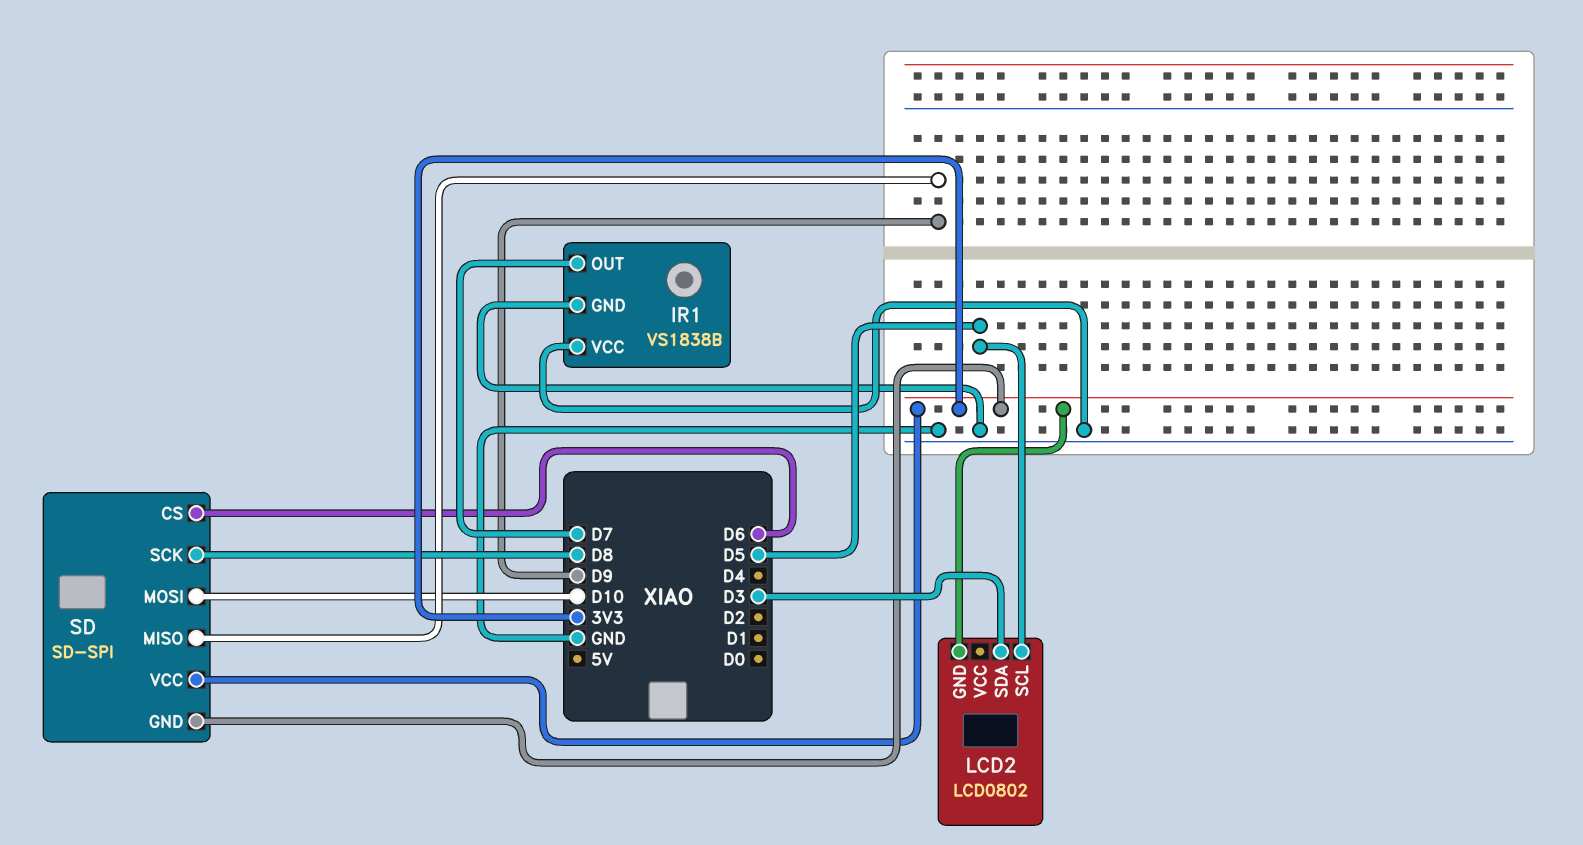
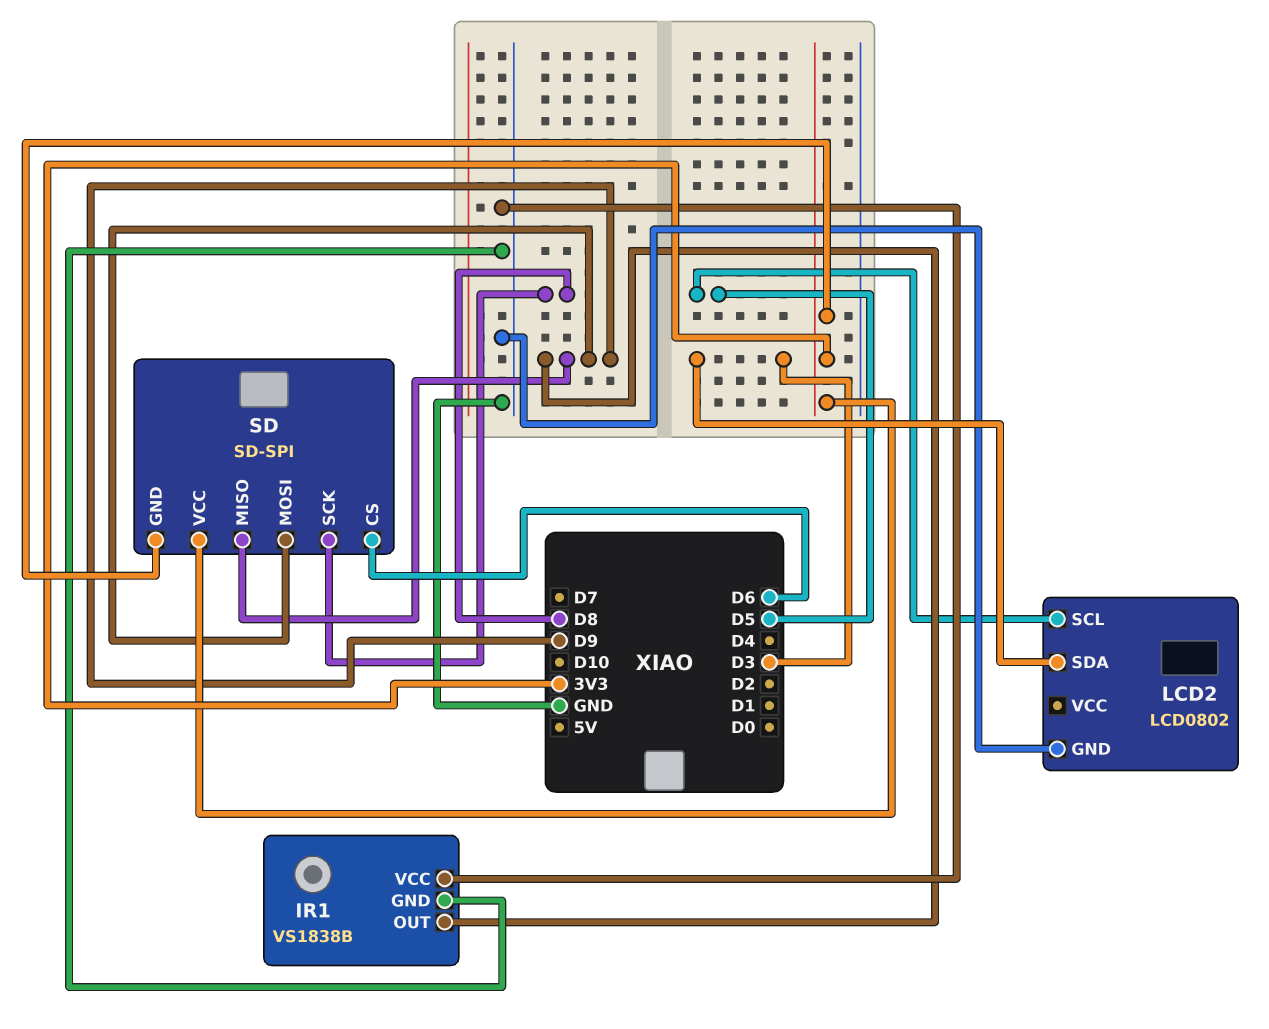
IR1 pin OUT: D7 -> D9
LCD2 pin GND: 3V3 -> GND
SD pin MOSI: D10 -> D9

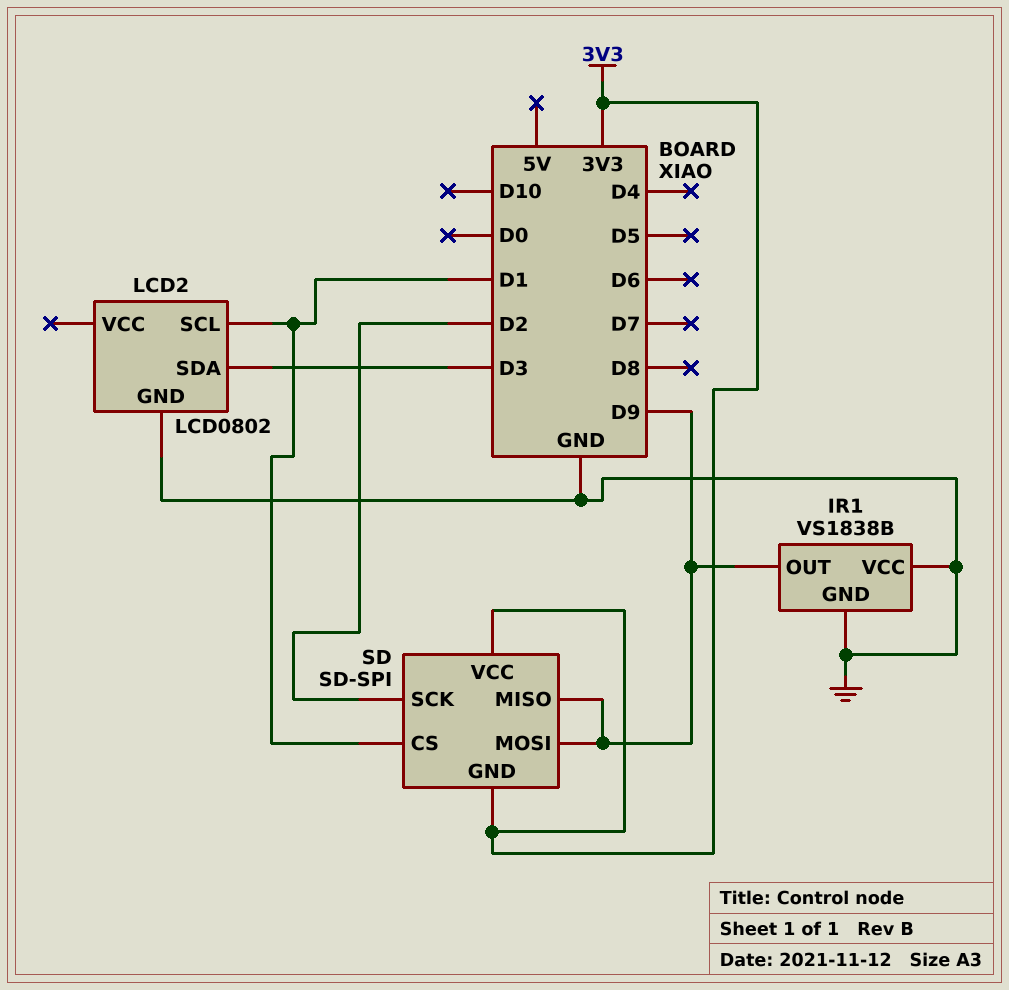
LCD2 pin SCL: D5 -> D1
SD pin CS: D6 -> D1
SD pin SCK: D8 -> D2

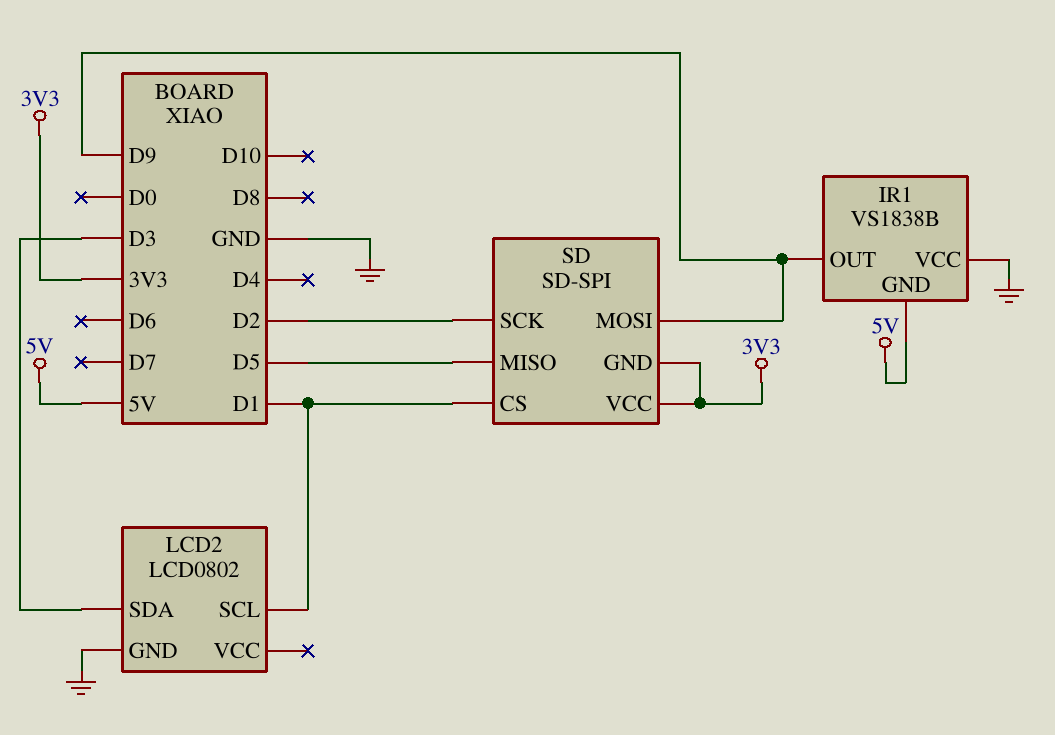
IR1 pin GND: GND -> 5V
SD pin MISO: D9 -> D5

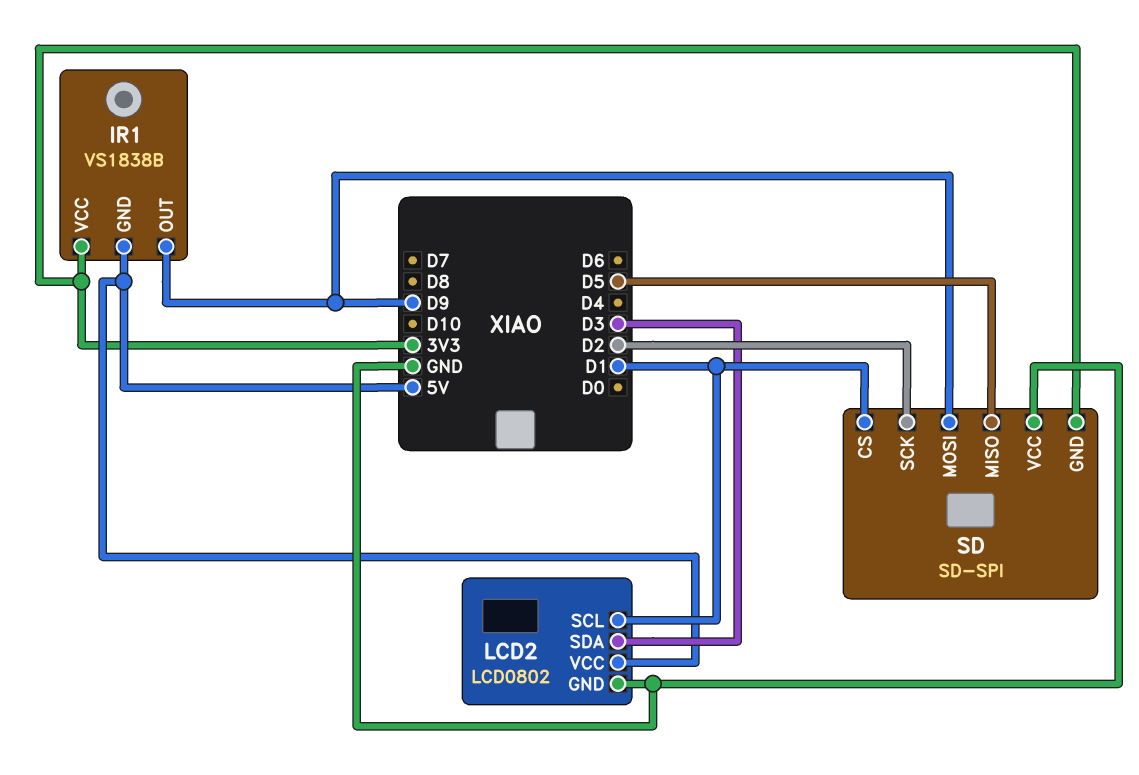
IR1 pin VCC: GND -> 3V3
LCD2 pin VCC: none -> 5V
SD pin VCC: 3V3 -> GND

» **WHAT TO WORK ON**
Exactly the lines from the one with "LCD2 pin GND: 3V3 -> GND" through the end of the entries above must be written out, and no pictures may be included.

» **RESPONSE BOX**
LCD2 pin GND: 3V3 -> GND
SD pin MOSI: D10 -> D9

LCD2 pin SCL: D5 -> D1
SD pin CS: D6 -> D1
SD pin SCK: D8 -> D2

IR1 pin GND: GND -> 5V
SD pin MISO: D9 -> D5

IR1 pin VCC: GND -> 3V3
LCD2 pin VCC: none -> 5V
SD pin VCC: 3V3 -> GND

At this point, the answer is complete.